[Directions] Retype, exactly as they stand, the lines from the start of the data to the line that contains "The talerz (biały)", both ends included. Leave the pictures out.

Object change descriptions
/---

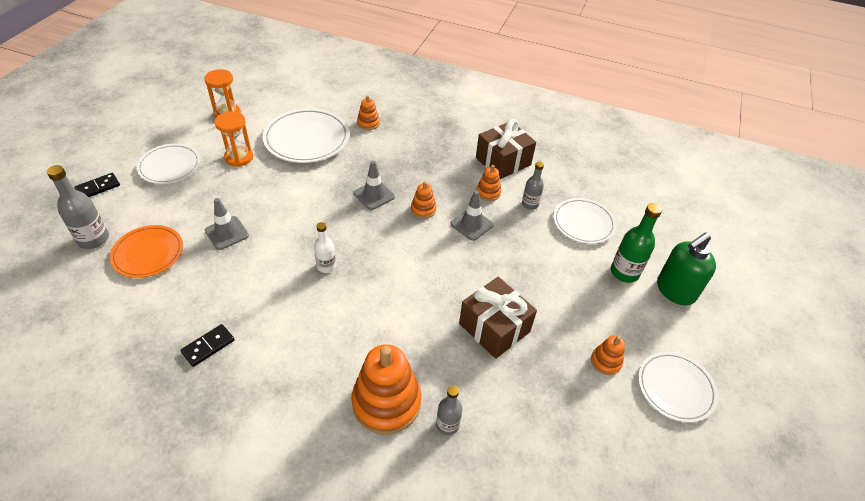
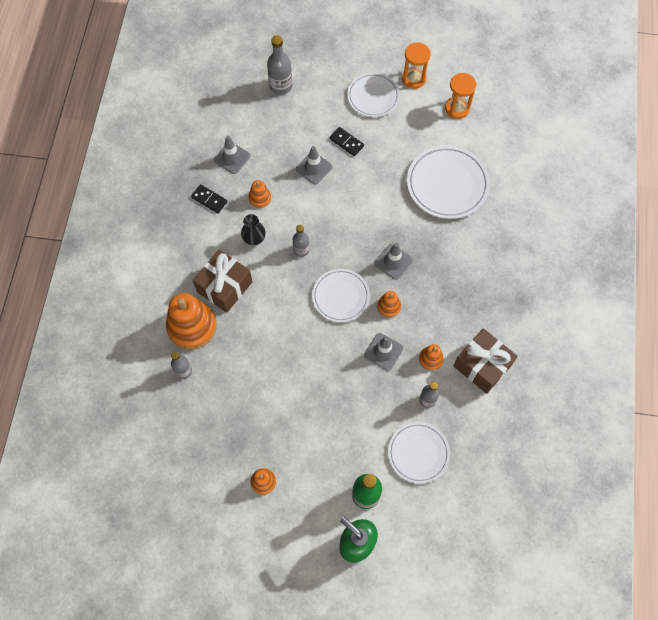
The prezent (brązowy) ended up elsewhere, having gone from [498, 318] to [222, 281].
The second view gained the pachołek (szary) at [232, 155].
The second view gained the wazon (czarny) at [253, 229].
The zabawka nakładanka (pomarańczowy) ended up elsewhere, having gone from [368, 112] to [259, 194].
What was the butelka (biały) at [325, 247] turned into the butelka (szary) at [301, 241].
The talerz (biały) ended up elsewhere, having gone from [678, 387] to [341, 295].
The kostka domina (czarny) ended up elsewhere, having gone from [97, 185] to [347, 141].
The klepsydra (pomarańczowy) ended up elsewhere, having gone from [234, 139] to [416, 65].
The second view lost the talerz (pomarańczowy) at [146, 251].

\---

[Answer section]
The prezent (brązowy) ended up elsewhere, having gone from [498, 318] to [222, 281].
The second view gained the pachołek (szary) at [232, 155].
The second view gained the wazon (czarny) at [253, 229].
The zabawka nakładanka (pomarańczowy) ended up elsewhere, having gone from [368, 112] to [259, 194].
What was the butelka (biały) at [325, 247] turned into the butelka (szary) at [301, 241].
The talerz (biały) ended up elsewhere, having gone from [678, 387] to [341, 295].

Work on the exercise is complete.